> Task requirements: In the copy, keep every word of the data below and none of its pictures.

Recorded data
..............................

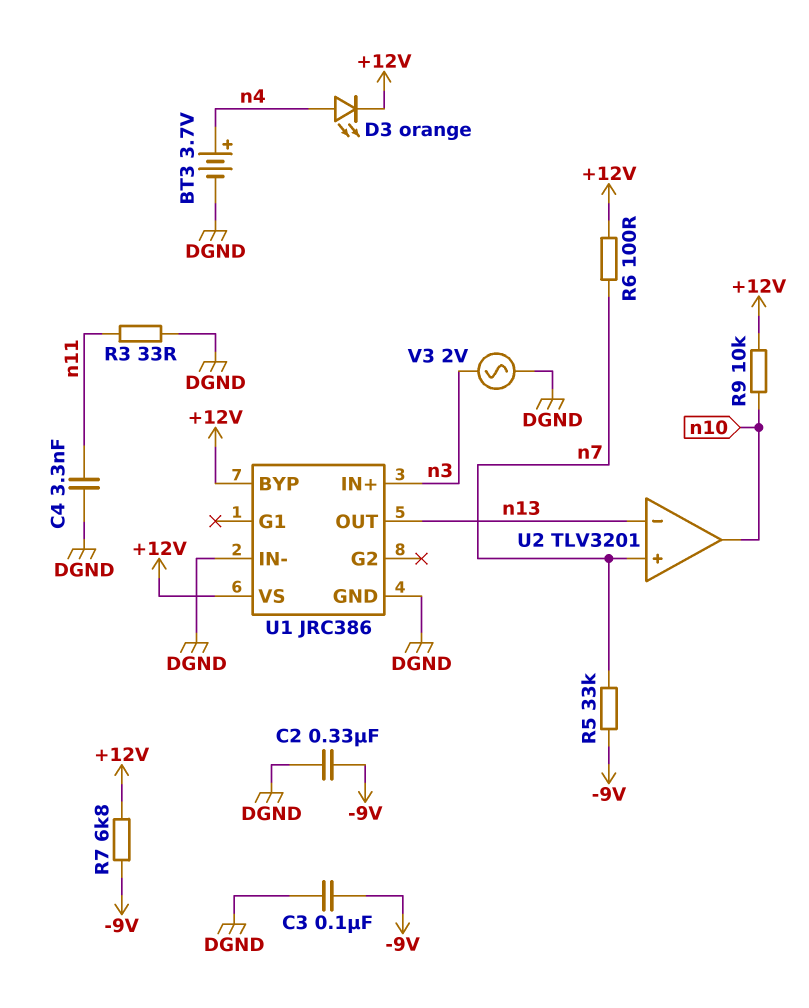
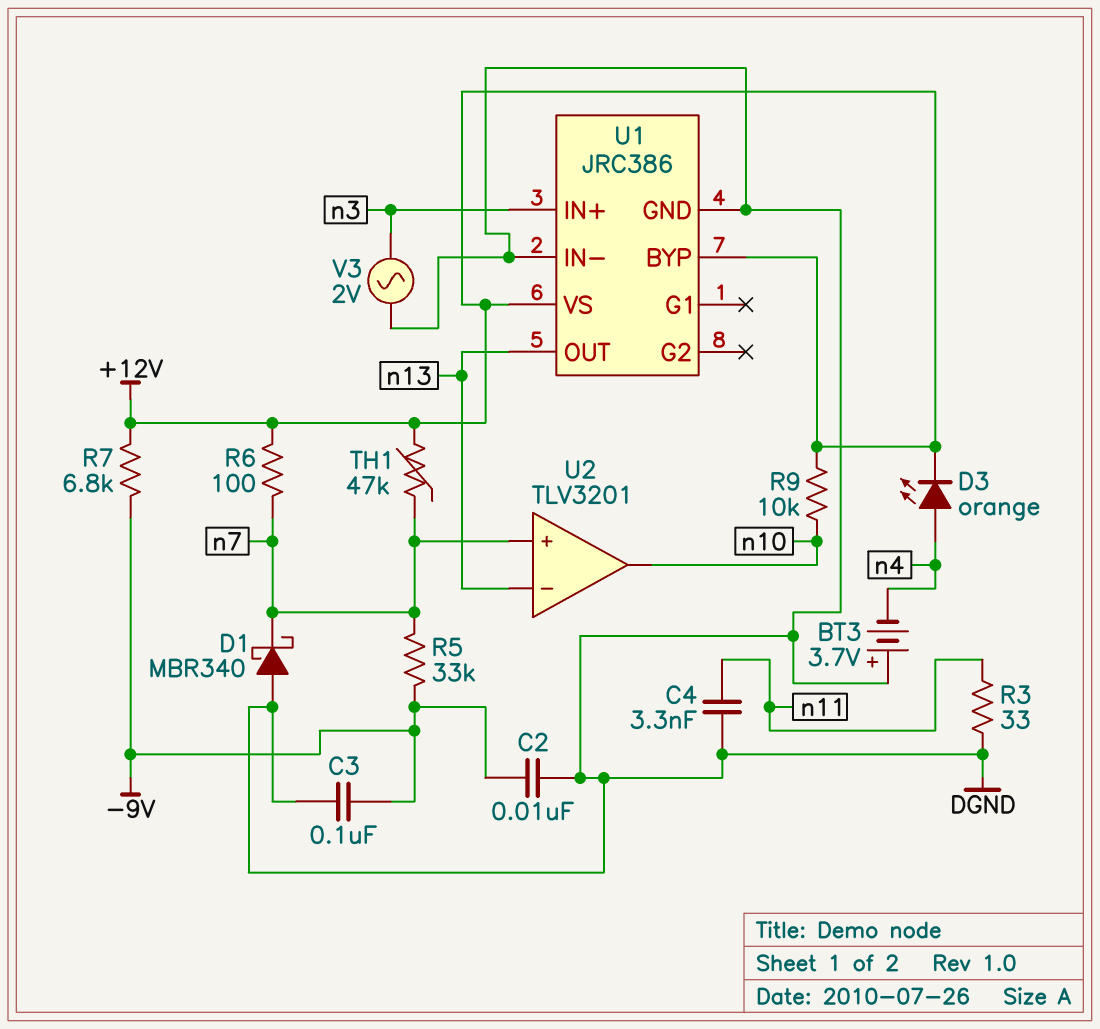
BT3: 3.7V (plus n4, minus DGND) -> 3.7V (plus DGND, minus n4)
C2: 330nF (-9V, DGND) -> 10nF (-9V, DGND)
D1: none -> schottky MBR340 (A DGND, K n7)
TH1: none -> 47k (+12V, n7)

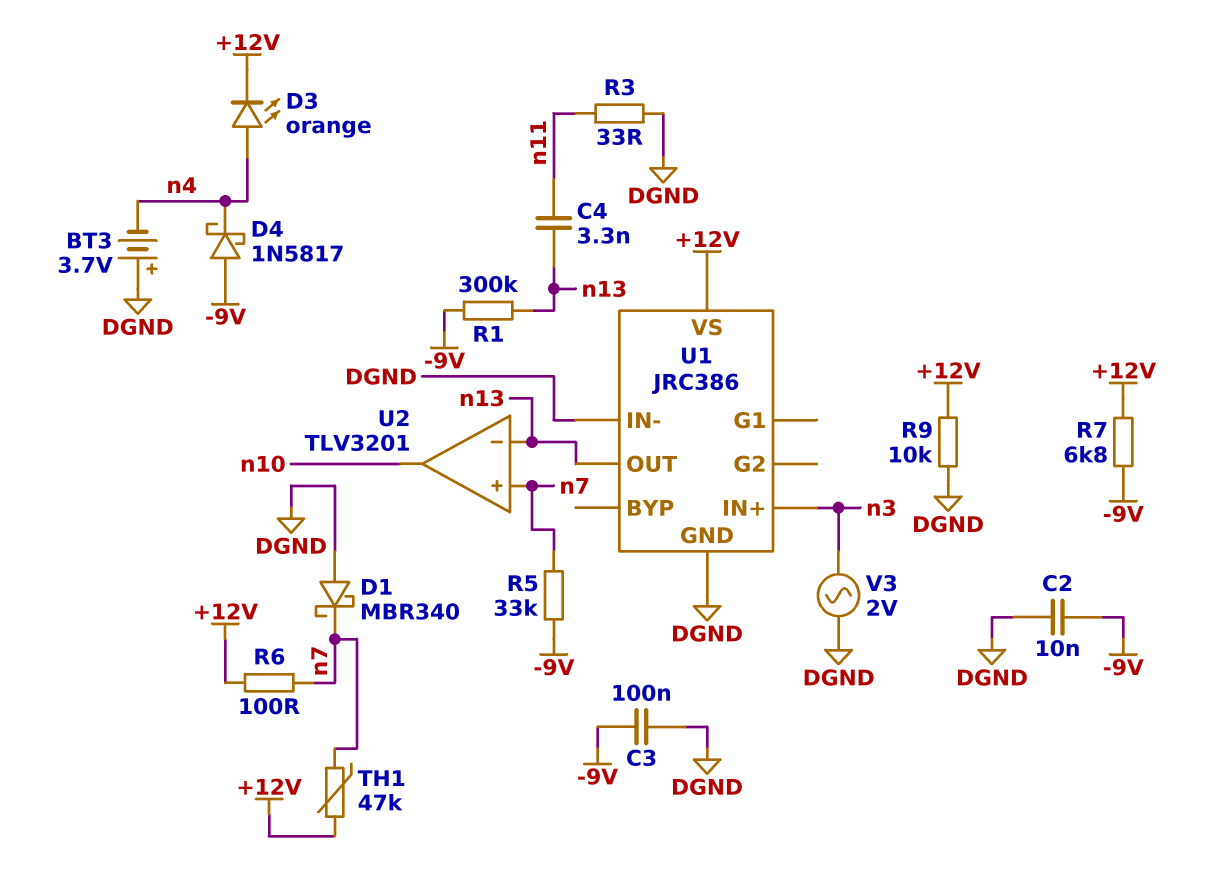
C4: 3.3nF (DGND, n11) -> 3.3nF (n11, n13)
D4: none -> schottky 1N5817 (A -9V, K n4)
R1: none -> 300k (-9V, n13)
R9: 10k (+12V, n10) -> 10k (+12V, DGND)
U1 pin BYP: +12V -> none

..............................

> Solution:
BT3: 3.7V (plus n4, minus DGND) -> 3.7V (plus DGND, minus n4)
C2: 330nF (-9V, DGND) -> 10nF (-9V, DGND)
D1: none -> schottky MBR340 (A DGND, K n7)
TH1: none -> 47k (+12V, n7)

C4: 3.3nF (DGND, n11) -> 3.3nF (n11, n13)
D4: none -> schottky 1N5817 (A -9V, K n4)
R1: none -> 300k (-9V, n13)
R9: 10k (+12V, n10) -> 10k (+12V, DGND)
U1 pin BYP: +12V -> none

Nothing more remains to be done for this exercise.